COLLECTED DATA =

______

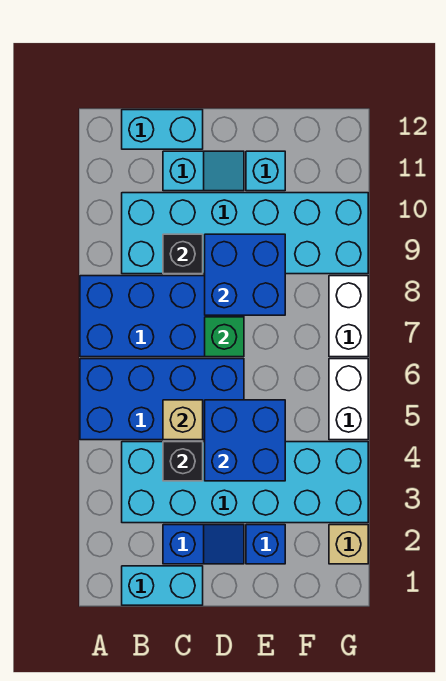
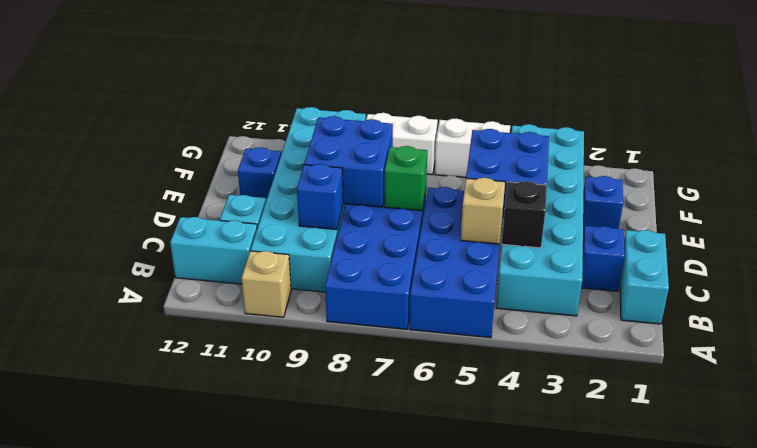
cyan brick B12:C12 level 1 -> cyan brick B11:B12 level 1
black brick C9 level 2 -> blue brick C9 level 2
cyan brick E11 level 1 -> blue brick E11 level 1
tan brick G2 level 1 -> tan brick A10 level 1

______

TASK DESCRIPTION = Using the material above, tally each line where the word "cyan" appears. Reply with the total only.

YOUR RESPONSE = 2